__WORK INSTRUCTIONS__. Without changing a word, return the listing below, minus its images.

__EXTRACTED RECORDS__.
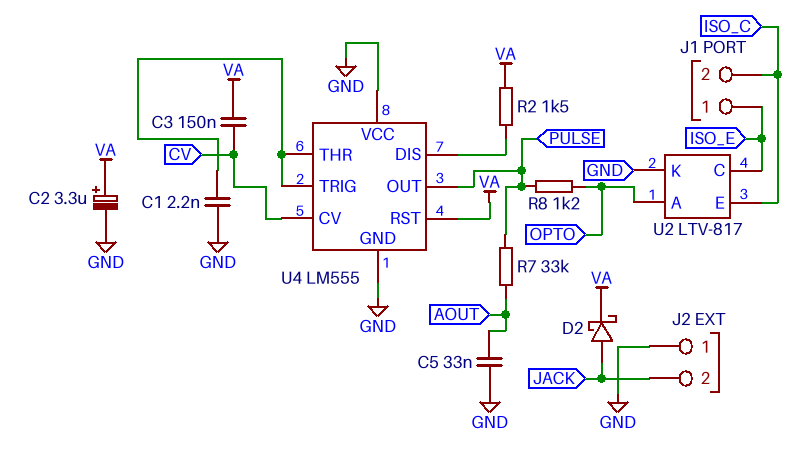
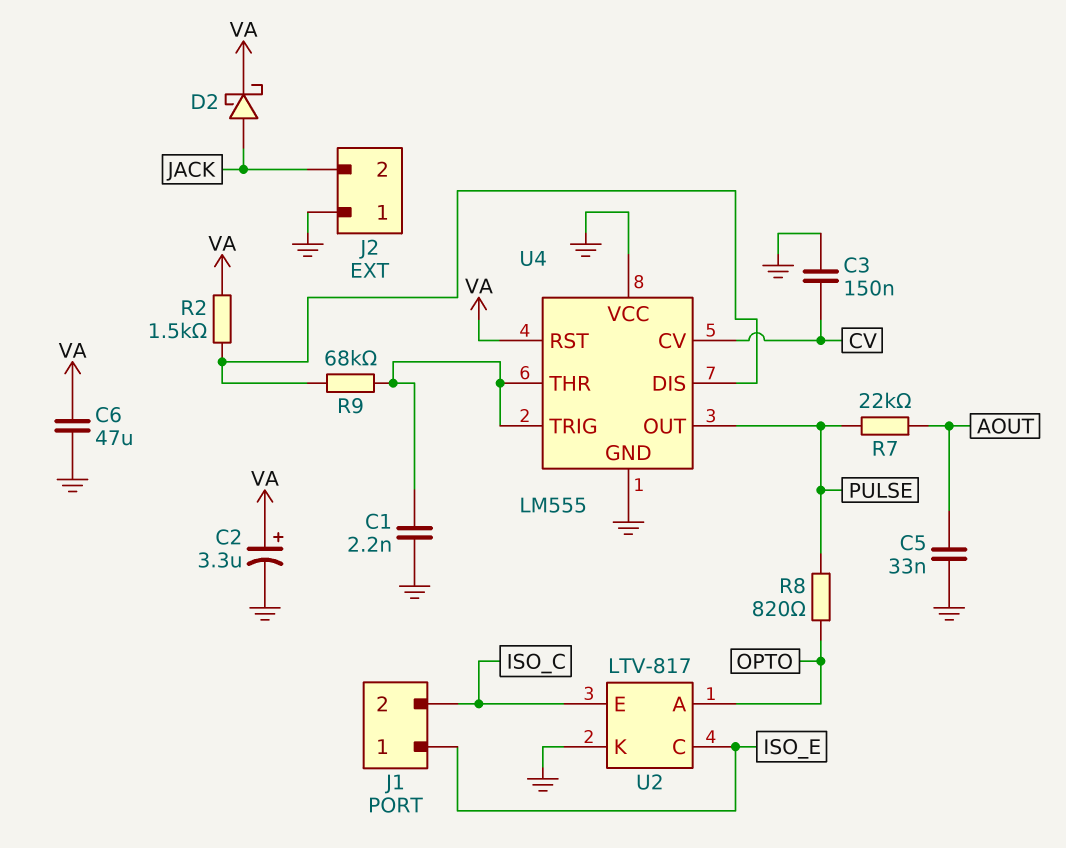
C3: 150nF (CV, VA) -> 150nF (CV, GND)
C6: none -> 47uF (GND, VA)
R7: 33k (AOUT, PULSE) -> 22k (AOUT, PULSE)
R8: 1.2k (OPTO, PULSE) -> 820 (OPTO, PULSE)
R9: none -> 68k (U4/DIS, U4/THR)

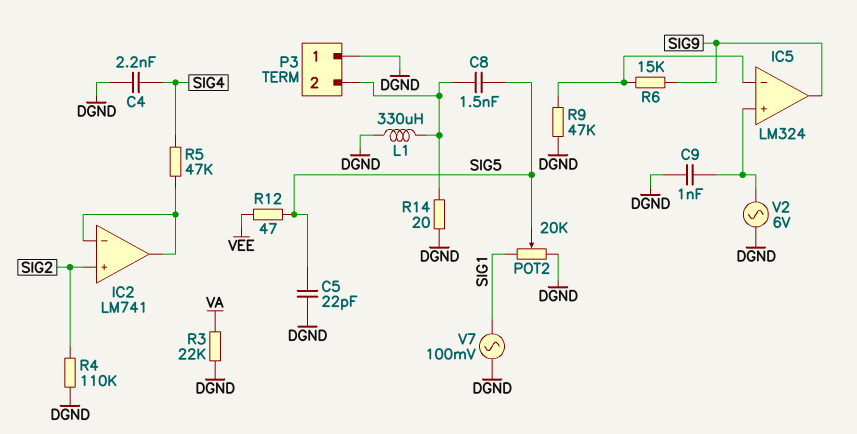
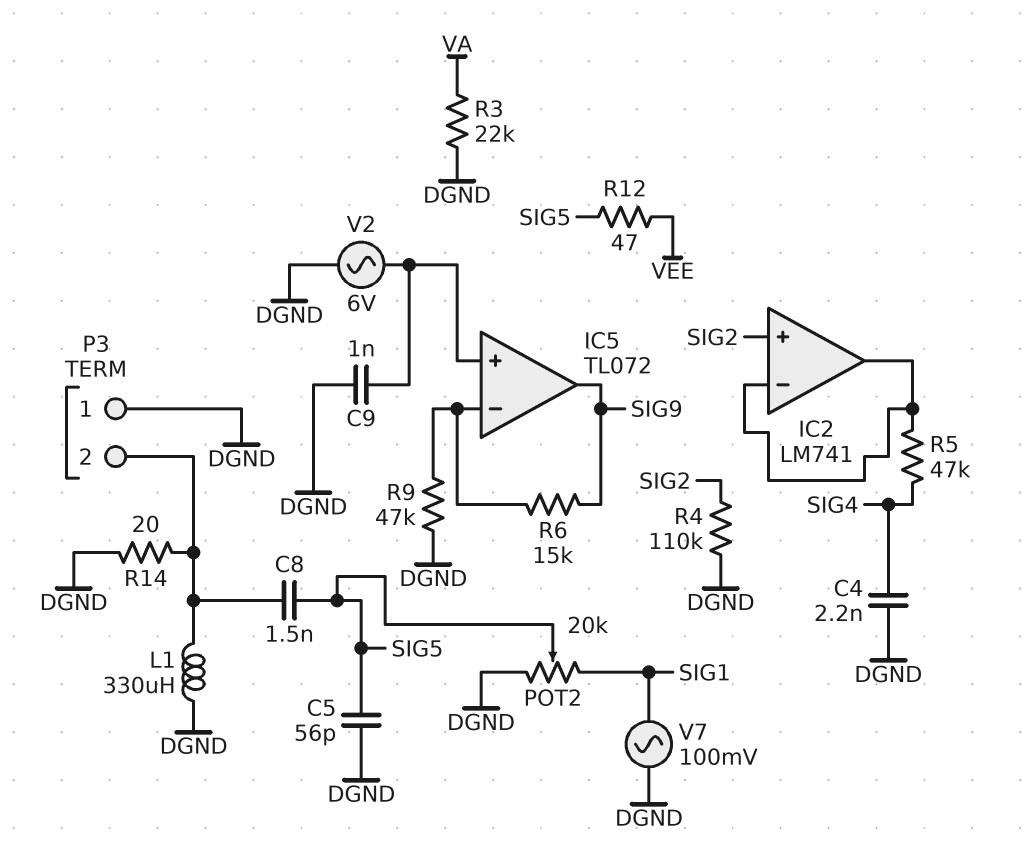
C5: 22pF (DGND, SIG5) -> 56pF (DGND, SIG5)
IC5: LM324 -> TL072

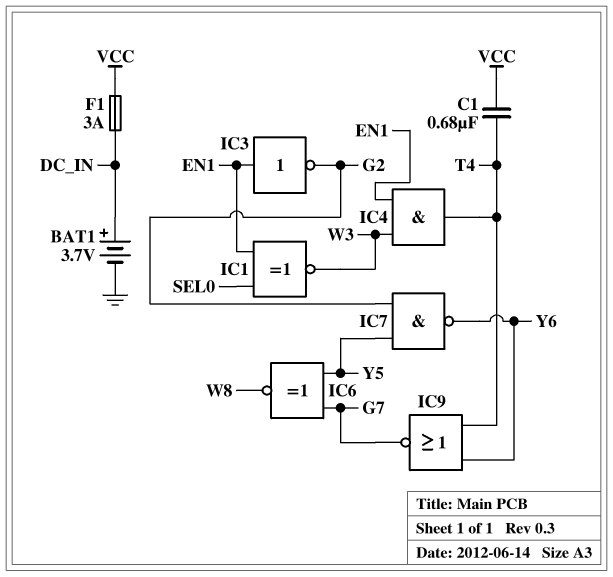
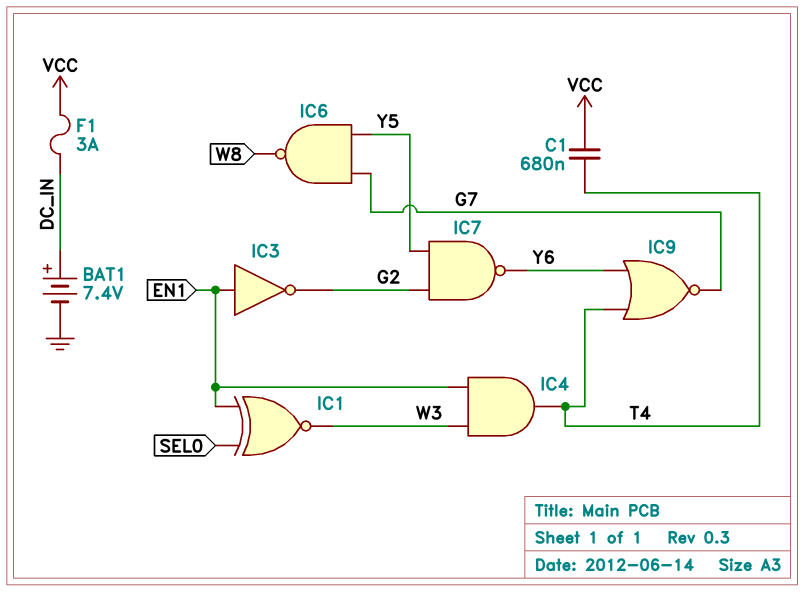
BAT1: 3.7V (plus DC_IN, minus GND) -> 7.4V (plus DC_IN, minus GND)
IC6: XNOR (in G7, in Y5, out W8) -> NAND (in G7, in Y5, out W8)

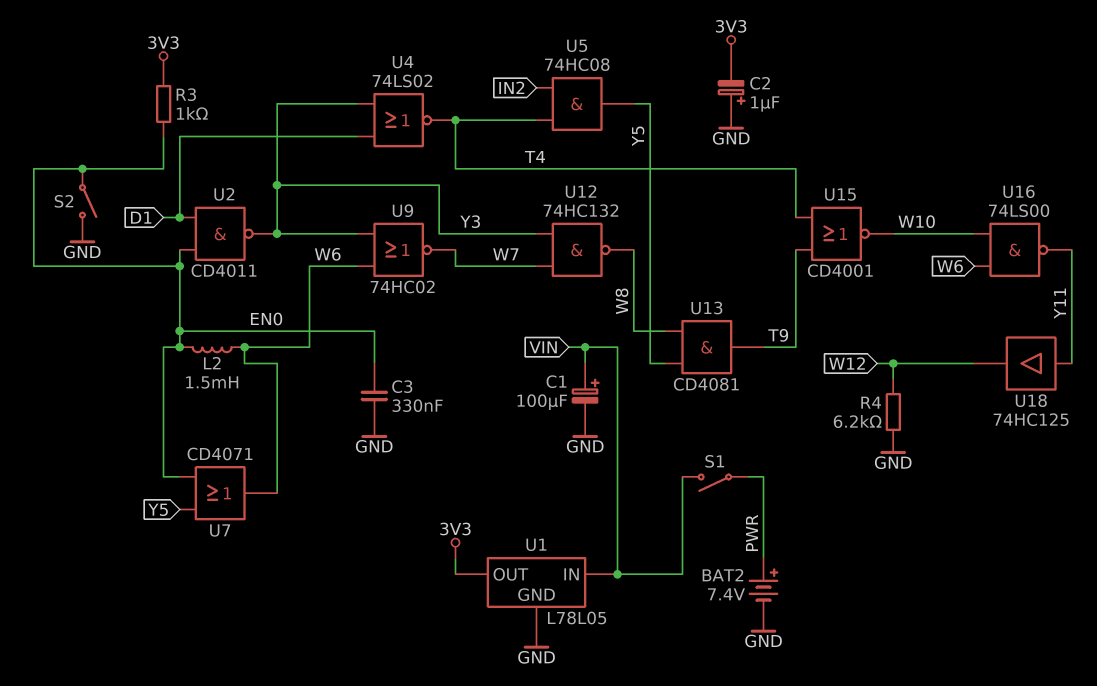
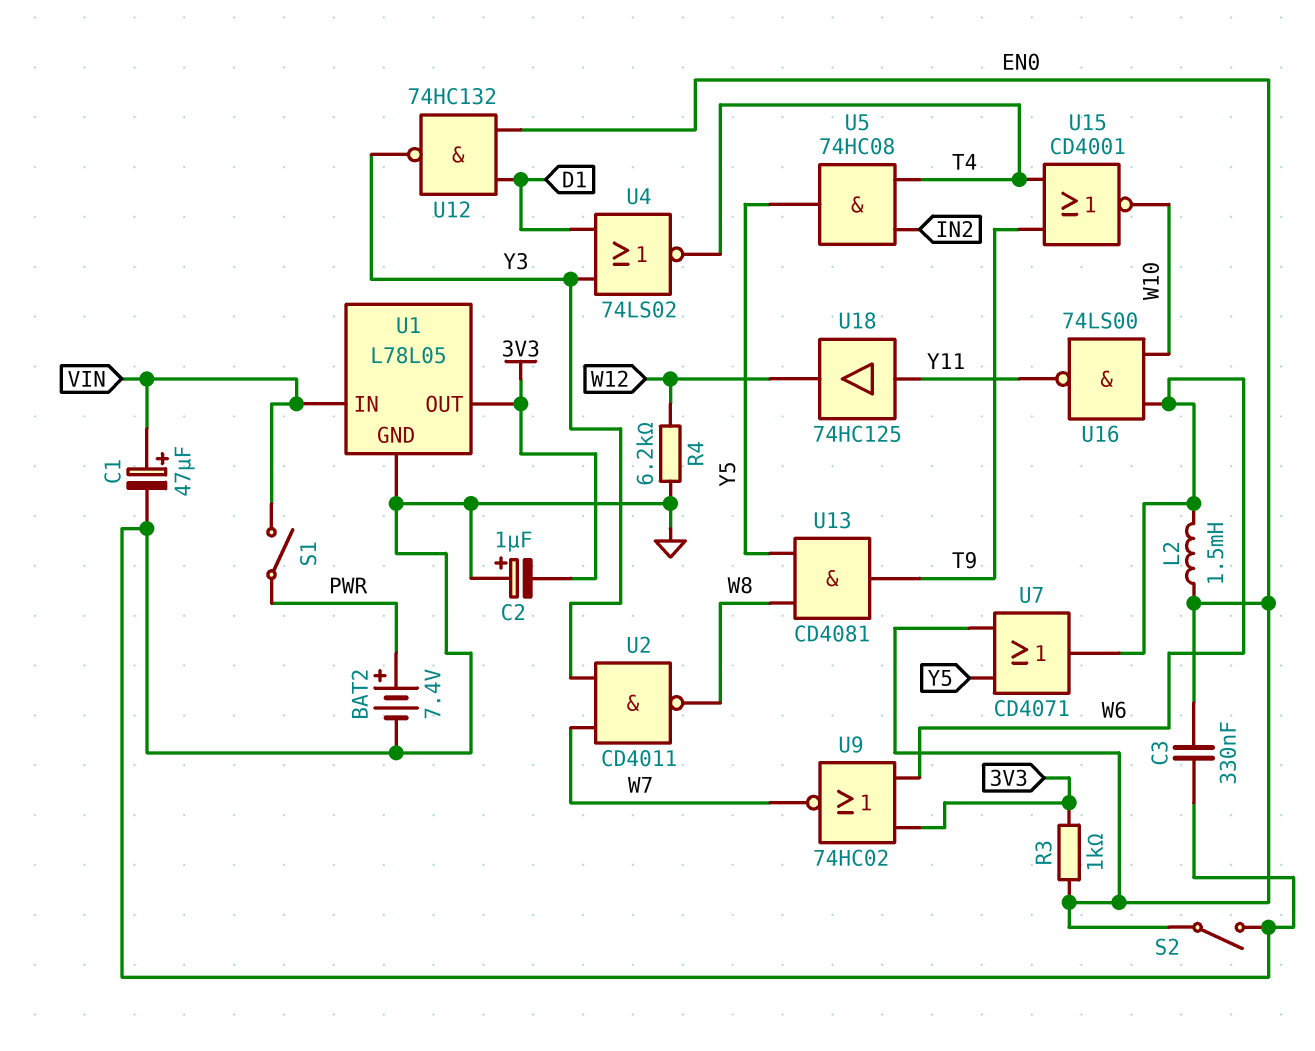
C1: 100uF (plus VIN, minus GND) -> 47uF (plus VIN, minus GND)
U2: NAND CD4011 (in D1, in EN0, out Y3) -> NAND CD4011 (in W7, in Y3, out W8)
U9: NOR 74HC02 (in W6, in Y3, out W7) -> NOR 74HC02 (in 3V3, in W6, out W7)
U12: NAND 74HC132 (in W7, in Y3, out W8) -> NAND 74HC132 (in D1, in EN0, out Y3)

__TASK RESPONSE__.
C3: 150nF (CV, VA) -> 150nF (CV, GND)
C6: none -> 47uF (GND, VA)
R7: 33k (AOUT, PULSE) -> 22k (AOUT, PULSE)
R8: 1.2k (OPTO, PULSE) -> 820 (OPTO, PULSE)
R9: none -> 68k (U4/DIS, U4/THR)

C5: 22pF (DGND, SIG5) -> 56pF (DGND, SIG5)
IC5: LM324 -> TL072

BAT1: 3.7V (plus DC_IN, minus GND) -> 7.4V (plus DC_IN, minus GND)
IC6: XNOR (in G7, in Y5, out W8) -> NAND (in G7, in Y5, out W8)

C1: 100uF (plus VIN, minus GND) -> 47uF (plus VIN, minus GND)
U2: NAND CD4011 (in D1, in EN0, out Y3) -> NAND CD4011 (in W7, in Y3, out W8)
U9: NOR 74HC02 (in W6, in Y3, out W7) -> NOR 74HC02 (in 3V3, in W6, out W7)
U12: NAND 74HC132 (in W7, in Y3, out W8) -> NAND 74HC132 (in D1, in EN0, out Y3)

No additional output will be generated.